**EXERCISE PROMPT:** Count the lines in the listing below that contain the word "will". Give only the number.

**DATA EXTRACT:**
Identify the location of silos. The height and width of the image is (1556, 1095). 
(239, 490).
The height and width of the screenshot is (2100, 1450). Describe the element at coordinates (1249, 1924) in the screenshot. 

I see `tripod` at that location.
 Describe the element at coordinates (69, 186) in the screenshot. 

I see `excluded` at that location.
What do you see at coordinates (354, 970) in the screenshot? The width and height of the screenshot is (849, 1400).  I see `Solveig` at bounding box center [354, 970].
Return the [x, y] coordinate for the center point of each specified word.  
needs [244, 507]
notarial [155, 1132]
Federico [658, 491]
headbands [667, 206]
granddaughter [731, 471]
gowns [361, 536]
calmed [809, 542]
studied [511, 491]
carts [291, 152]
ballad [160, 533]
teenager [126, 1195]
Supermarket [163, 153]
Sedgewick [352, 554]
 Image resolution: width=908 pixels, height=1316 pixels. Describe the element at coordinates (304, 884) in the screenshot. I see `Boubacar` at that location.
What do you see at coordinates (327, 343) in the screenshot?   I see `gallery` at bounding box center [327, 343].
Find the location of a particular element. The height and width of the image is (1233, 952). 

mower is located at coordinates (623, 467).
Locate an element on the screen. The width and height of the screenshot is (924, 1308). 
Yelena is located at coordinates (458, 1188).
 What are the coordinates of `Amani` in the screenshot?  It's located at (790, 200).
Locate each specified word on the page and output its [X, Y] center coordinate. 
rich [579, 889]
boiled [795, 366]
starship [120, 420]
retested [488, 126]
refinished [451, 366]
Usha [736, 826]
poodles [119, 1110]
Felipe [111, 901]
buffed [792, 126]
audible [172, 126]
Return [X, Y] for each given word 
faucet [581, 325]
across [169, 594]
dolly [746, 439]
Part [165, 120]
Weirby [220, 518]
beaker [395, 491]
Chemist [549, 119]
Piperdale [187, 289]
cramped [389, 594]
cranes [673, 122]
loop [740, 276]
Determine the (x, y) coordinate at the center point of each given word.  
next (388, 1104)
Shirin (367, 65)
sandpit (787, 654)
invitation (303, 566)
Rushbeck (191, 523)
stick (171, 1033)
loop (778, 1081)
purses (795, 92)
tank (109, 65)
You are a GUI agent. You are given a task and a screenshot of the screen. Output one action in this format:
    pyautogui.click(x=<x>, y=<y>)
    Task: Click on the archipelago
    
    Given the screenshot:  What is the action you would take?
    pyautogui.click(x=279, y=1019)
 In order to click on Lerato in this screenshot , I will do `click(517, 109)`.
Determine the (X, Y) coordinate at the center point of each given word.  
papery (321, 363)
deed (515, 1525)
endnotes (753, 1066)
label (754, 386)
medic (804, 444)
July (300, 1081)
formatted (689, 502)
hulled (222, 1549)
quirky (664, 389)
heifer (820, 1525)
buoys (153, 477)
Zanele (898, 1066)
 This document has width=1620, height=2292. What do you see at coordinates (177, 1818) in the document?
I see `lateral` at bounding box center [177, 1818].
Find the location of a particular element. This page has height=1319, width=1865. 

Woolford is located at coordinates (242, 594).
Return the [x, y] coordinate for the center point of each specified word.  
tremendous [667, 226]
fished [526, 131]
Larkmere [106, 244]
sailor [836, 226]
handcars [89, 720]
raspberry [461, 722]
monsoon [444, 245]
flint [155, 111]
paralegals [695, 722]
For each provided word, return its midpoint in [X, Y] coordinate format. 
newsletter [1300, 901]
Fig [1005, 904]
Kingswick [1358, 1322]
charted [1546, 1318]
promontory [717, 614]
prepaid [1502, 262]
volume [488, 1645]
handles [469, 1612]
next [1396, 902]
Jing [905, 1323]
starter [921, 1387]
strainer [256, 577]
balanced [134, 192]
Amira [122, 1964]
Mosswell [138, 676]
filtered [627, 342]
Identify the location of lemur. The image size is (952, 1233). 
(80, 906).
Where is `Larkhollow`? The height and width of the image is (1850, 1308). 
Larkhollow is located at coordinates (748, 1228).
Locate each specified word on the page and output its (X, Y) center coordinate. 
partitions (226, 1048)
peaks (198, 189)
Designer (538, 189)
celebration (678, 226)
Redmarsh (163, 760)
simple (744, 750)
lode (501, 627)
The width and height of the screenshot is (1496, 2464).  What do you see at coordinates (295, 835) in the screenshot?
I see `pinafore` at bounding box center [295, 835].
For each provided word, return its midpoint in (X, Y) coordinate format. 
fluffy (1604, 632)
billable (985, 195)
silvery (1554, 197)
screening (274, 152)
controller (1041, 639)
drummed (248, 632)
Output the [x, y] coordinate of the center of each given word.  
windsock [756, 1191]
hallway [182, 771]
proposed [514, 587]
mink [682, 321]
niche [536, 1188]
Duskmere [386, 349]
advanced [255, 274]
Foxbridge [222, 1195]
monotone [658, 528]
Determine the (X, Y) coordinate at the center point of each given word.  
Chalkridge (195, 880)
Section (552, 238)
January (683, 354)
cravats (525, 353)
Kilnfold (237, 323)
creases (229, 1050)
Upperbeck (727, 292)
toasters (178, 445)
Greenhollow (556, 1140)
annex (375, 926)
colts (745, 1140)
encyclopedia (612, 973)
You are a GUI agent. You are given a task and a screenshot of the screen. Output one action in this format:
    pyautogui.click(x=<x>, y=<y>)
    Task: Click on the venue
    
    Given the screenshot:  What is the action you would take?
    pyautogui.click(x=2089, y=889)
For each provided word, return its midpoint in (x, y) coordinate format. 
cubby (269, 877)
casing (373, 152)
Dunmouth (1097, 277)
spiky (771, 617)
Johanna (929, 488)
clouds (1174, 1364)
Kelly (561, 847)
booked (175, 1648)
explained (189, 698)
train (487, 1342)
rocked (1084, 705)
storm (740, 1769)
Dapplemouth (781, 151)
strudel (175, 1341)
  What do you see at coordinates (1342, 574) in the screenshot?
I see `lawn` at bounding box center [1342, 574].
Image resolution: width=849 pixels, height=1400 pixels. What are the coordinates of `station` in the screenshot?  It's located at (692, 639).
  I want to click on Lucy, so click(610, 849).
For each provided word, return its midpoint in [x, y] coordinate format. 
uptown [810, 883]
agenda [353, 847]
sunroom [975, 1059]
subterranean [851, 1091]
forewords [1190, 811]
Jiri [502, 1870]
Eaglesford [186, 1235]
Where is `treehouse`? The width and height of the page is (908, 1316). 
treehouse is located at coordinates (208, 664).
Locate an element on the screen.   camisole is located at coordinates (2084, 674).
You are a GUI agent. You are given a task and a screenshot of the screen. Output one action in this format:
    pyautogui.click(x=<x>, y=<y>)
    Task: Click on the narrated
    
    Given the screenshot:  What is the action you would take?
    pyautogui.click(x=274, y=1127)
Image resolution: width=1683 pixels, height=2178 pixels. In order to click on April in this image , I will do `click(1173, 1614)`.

**TASK OUTPUT:** 2